Change detection outputs:
════
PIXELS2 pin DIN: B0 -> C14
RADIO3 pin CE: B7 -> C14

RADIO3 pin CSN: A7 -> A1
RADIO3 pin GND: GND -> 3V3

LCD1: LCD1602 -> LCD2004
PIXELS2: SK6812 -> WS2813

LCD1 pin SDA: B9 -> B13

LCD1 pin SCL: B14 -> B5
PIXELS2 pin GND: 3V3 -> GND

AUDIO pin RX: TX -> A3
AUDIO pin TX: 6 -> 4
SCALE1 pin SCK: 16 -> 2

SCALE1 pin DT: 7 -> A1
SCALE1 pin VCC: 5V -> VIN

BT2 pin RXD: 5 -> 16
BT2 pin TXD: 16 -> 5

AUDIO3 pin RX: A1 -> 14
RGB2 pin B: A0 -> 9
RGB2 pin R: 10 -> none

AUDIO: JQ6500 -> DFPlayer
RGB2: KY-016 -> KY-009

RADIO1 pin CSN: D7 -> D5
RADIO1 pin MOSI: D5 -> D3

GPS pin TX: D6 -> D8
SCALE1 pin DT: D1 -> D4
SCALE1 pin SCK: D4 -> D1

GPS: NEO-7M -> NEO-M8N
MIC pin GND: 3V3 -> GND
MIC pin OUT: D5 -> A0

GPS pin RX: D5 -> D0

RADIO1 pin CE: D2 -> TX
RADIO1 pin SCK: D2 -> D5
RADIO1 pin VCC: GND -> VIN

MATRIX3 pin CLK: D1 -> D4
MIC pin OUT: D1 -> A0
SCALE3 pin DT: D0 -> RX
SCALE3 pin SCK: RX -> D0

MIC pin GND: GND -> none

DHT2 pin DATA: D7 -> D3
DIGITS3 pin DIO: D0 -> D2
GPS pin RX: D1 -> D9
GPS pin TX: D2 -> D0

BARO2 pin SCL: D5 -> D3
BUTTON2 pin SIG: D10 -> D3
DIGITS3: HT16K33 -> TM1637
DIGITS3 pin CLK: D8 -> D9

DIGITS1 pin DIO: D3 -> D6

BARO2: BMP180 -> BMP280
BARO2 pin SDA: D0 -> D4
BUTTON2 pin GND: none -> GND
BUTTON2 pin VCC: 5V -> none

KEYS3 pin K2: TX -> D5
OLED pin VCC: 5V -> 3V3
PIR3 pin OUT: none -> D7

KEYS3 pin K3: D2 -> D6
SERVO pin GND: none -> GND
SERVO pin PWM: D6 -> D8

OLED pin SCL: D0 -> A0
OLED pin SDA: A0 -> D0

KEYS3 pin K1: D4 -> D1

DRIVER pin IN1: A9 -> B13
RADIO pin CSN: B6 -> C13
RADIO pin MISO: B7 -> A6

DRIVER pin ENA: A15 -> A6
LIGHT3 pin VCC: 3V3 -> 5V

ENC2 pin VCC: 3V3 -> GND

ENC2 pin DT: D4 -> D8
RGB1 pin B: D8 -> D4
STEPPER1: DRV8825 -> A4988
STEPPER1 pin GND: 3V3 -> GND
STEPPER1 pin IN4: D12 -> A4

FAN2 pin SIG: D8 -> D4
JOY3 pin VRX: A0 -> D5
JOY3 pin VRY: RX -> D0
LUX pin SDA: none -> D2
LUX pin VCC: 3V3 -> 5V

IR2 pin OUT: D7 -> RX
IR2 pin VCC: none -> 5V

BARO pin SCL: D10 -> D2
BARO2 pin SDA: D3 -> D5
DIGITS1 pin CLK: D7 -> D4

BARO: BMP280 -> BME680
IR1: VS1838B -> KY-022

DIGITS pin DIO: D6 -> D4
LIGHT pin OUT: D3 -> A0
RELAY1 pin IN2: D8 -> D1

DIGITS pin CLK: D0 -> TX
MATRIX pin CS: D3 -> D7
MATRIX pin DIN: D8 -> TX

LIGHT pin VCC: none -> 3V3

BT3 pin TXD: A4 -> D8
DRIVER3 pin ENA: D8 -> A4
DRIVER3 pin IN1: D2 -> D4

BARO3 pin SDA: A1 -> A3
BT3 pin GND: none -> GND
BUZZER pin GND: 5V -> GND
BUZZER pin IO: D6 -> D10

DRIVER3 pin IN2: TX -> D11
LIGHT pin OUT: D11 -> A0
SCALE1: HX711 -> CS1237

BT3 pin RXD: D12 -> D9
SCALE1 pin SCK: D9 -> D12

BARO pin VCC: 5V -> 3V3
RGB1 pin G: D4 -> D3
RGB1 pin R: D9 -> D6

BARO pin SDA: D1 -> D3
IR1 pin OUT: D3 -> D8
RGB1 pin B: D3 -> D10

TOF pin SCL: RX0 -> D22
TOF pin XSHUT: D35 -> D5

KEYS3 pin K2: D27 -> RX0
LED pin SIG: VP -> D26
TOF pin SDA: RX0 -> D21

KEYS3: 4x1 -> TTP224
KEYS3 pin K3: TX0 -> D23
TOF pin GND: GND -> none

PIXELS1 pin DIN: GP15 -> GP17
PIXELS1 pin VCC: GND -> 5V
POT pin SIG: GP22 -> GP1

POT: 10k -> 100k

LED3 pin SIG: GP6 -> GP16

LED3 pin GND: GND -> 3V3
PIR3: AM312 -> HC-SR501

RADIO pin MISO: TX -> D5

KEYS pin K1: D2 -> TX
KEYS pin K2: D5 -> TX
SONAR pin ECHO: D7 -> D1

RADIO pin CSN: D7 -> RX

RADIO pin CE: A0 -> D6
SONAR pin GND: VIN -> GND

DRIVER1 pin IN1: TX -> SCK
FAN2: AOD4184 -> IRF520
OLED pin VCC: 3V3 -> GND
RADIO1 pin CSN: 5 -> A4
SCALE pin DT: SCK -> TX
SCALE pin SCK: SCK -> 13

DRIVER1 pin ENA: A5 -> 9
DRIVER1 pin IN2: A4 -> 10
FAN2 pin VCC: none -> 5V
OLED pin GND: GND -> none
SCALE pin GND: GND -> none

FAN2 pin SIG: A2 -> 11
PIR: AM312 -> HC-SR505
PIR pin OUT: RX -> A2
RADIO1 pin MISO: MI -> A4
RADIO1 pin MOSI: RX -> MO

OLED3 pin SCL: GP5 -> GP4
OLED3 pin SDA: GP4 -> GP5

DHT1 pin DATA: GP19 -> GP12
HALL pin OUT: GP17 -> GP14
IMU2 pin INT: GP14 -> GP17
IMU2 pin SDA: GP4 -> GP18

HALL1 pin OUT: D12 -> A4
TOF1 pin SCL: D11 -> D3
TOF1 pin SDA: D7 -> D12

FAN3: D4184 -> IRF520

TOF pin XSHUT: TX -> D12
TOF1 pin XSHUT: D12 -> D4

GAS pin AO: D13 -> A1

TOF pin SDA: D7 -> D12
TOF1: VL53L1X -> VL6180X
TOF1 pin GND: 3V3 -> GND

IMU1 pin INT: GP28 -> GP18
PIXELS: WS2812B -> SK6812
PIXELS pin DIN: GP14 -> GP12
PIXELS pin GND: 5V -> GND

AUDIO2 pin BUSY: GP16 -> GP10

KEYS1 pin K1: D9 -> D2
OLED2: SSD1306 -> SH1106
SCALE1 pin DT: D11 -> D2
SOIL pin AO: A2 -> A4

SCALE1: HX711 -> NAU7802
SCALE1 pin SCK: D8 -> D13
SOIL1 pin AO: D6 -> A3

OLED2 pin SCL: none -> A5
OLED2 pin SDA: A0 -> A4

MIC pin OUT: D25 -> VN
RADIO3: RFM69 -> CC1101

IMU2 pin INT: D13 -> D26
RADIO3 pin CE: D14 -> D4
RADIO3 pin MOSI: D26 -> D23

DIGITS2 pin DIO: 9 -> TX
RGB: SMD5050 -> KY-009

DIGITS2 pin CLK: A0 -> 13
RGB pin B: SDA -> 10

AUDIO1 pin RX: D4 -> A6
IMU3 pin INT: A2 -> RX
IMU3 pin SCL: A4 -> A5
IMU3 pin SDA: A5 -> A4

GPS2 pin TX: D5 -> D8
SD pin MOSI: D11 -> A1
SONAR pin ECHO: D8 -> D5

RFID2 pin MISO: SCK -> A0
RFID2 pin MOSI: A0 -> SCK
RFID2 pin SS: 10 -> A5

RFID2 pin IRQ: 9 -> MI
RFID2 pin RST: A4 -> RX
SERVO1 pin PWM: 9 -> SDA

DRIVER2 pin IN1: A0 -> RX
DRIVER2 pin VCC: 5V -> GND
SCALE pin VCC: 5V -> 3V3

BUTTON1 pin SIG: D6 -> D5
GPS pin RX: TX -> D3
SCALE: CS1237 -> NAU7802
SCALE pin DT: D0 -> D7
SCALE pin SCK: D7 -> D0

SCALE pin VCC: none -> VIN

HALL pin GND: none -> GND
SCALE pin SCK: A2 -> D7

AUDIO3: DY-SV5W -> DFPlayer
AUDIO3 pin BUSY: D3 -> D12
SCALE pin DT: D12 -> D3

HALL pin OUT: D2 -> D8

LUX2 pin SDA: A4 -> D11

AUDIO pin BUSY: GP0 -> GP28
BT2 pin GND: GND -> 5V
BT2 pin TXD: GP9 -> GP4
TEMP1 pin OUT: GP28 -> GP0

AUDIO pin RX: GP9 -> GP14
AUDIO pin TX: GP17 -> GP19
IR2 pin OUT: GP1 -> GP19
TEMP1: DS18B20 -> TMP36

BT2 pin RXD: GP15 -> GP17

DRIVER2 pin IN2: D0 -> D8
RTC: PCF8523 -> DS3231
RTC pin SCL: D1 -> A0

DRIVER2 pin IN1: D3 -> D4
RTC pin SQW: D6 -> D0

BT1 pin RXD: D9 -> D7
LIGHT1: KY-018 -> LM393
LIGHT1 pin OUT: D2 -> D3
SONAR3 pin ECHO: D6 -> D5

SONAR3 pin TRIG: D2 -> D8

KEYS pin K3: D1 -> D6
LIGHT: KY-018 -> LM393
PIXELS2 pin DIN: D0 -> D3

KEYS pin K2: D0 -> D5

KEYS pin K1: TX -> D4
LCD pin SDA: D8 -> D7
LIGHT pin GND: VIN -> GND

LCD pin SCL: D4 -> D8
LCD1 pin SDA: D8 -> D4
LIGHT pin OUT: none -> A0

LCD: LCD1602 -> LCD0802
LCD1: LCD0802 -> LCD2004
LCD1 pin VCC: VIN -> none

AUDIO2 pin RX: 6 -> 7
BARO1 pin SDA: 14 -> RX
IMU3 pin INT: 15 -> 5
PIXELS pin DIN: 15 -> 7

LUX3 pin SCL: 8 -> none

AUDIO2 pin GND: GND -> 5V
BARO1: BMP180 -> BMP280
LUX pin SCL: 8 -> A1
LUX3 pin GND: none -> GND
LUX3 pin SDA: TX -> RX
════
Task item:
In the entries above, find the line holding "AUDIO1 pin RX: D4 -> A6" and the line holding "AUDIO2 pin RX: 6 -> 7"; print both of them and every line between, exactly, and nothing else.

Result of the exercise:
AUDIO1 pin RX: D4 -> A6
IMU3 pin INT: A2 -> RX
IMU3 pin SCL: A4 -> A5
IMU3 pin SDA: A5 -> A4

GPS2 pin TX: D5 -> D8
SD pin MOSI: D11 -> A1
SONAR pin ECHO: D8 -> D5

RFID2 pin MISO: SCK -> A0
RFID2 pin MOSI: A0 -> SCK
RFID2 pin SS: 10 -> A5

RFID2 pin IRQ: 9 -> MI
RFID2 pin RST: A4 -> RX
SERVO1 pin PWM: 9 -> SDA

DRIVER2 pin IN1: A0 -> RX
DRIVER2 pin VCC: 5V -> GND
SCALE pin VCC: 5V -> 3V3

BUTTON1 pin SIG: D6 -> D5
GPS pin RX: TX -> D3
SCALE: CS1237 -> NAU7802
SCALE pin DT: D0 -> D7
SCALE pin SCK: D7 -> D0

SCALE pin VCC: none -> VIN

HALL pin GND: none -> GND
SCALE pin SCK: A2 -> D7

AUDIO3: DY-SV5W -> DFPlayer
AUDIO3 pin BUSY: D3 -> D12
SCALE pin DT: D12 -> D3

HALL pin OUT: D2 -> D8

LUX2 pin SDA: A4 -> D11

AUDIO pin BUSY: GP0 -> GP28
BT2 pin GND: GND -> 5V
BT2 pin TXD: GP9 -> GP4
TEMP1 pin OUT: GP28 -> GP0

AUDIO pin RX: GP9 -> GP14
AUDIO pin TX: GP17 -> GP19
IR2 pin OUT: GP1 -> GP19
TEMP1: DS18B20 -> TMP36

BT2 pin RXD: GP15 -> GP17

DRIVER2 pin IN2: D0 -> D8
RTC: PCF8523 -> DS3231
RTC pin SCL: D1 -> A0

DRIVER2 pin IN1: D3 -> D4
RTC pin SQW: D6 -> D0

BT1 pin RXD: D9 -> D7
LIGHT1: KY-018 -> LM393
LIGHT1 pin OUT: D2 -> D3
SONAR3 pin ECHO: D6 -> D5

SONAR3 pin TRIG: D2 -> D8

KEYS pin K3: D1 -> D6
LIGHT: KY-018 -> LM393
PIXELS2 pin DIN: D0 -> D3

KEYS pin K2: D0 -> D5

KEYS pin K1: TX -> D4
LCD pin SDA: D8 -> D7
LIGHT pin GND: VIN -> GND

LCD pin SCL: D4 -> D8
LCD1 pin SDA: D8 -> D4
LIGHT pin OUT: none -> A0

LCD: LCD1602 -> LCD0802
LCD1: LCD0802 -> LCD2004
LCD1 pin VCC: VIN -> none

AUDIO2 pin RX: 6 -> 7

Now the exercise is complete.